> Exercise requirements
Every line from the one with "before: bucket (brown)" through the end of the records below should be restated word for word, and nothing outside that span.
--- Given data Enclosed Below ---
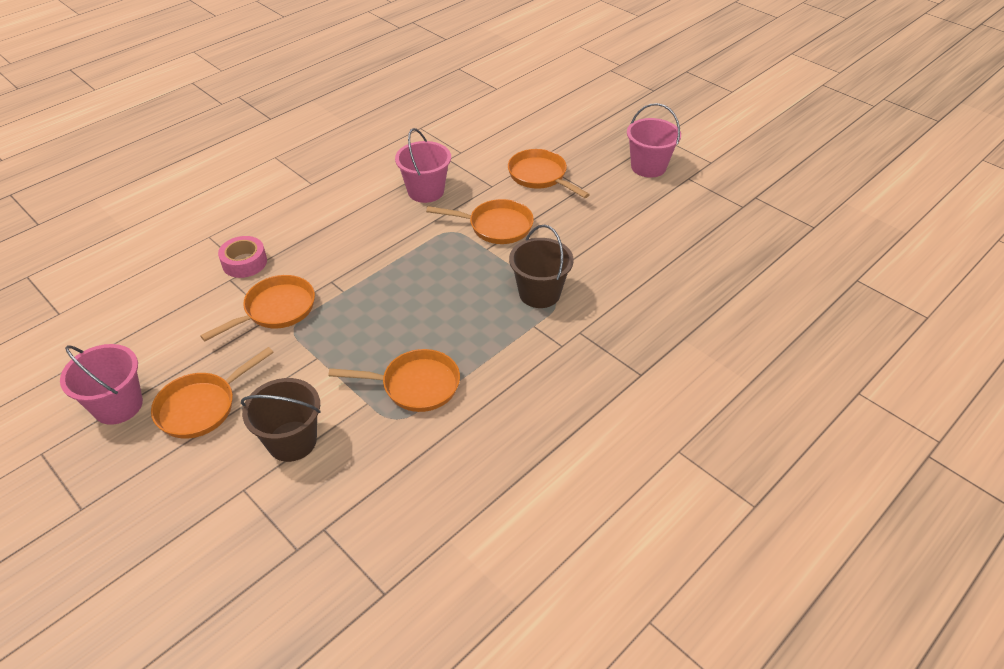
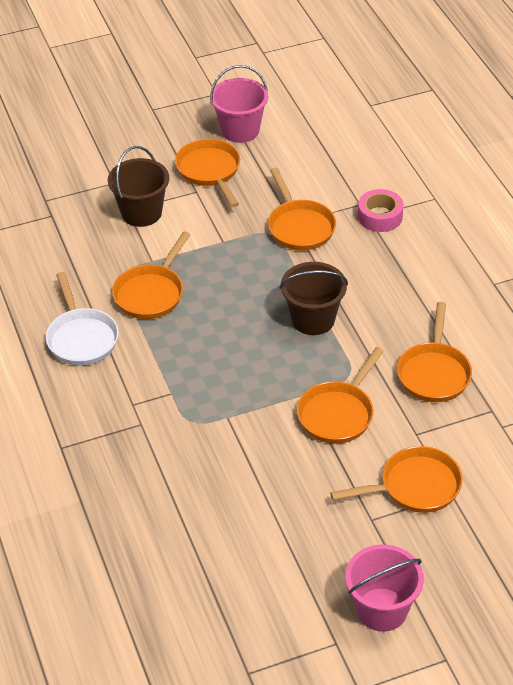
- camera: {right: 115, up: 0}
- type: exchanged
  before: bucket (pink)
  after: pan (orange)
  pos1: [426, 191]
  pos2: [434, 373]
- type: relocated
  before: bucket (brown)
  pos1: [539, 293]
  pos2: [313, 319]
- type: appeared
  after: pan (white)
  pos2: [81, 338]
--- End of Enclosed Given data ---
> Written response
  before: bucket (brown)
  pos1: [539, 293]
  pos2: [313, 319]
- type: appeared
  after: pan (white)
  pos2: [81, 338]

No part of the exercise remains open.